What is required
When the word "turquoise" shows up in a line of the records below, copy that line.
*** Opening of Material provided ***
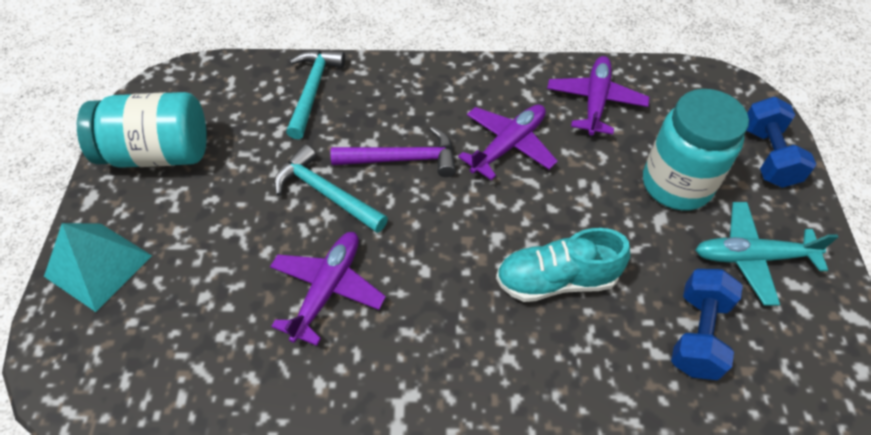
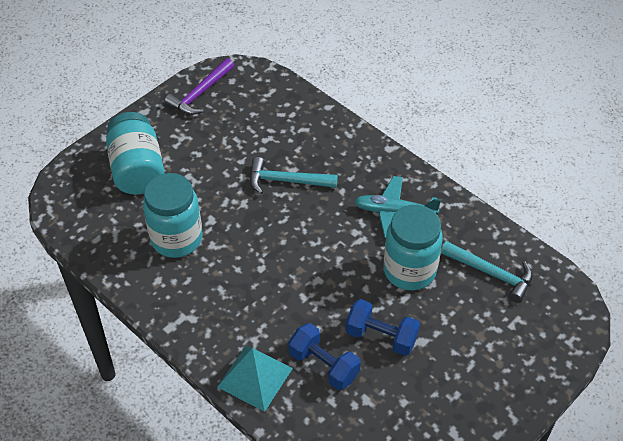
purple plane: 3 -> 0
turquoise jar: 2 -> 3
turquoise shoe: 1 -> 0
*** Close of Material provided ***
*** Opening of Material provided ***
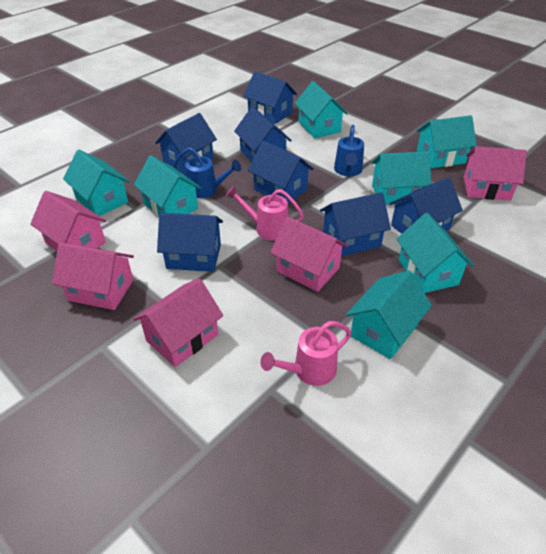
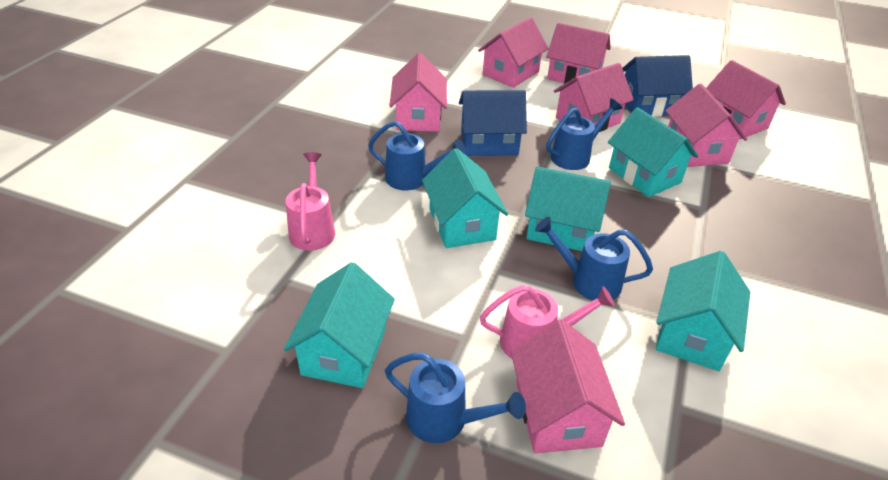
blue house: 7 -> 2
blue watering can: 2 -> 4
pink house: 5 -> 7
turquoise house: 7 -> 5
*** Close of Material provided ***
Result for this task
turquoise jar: 2 -> 3
turquoise shoe: 1 -> 0
turquoise house: 7 -> 5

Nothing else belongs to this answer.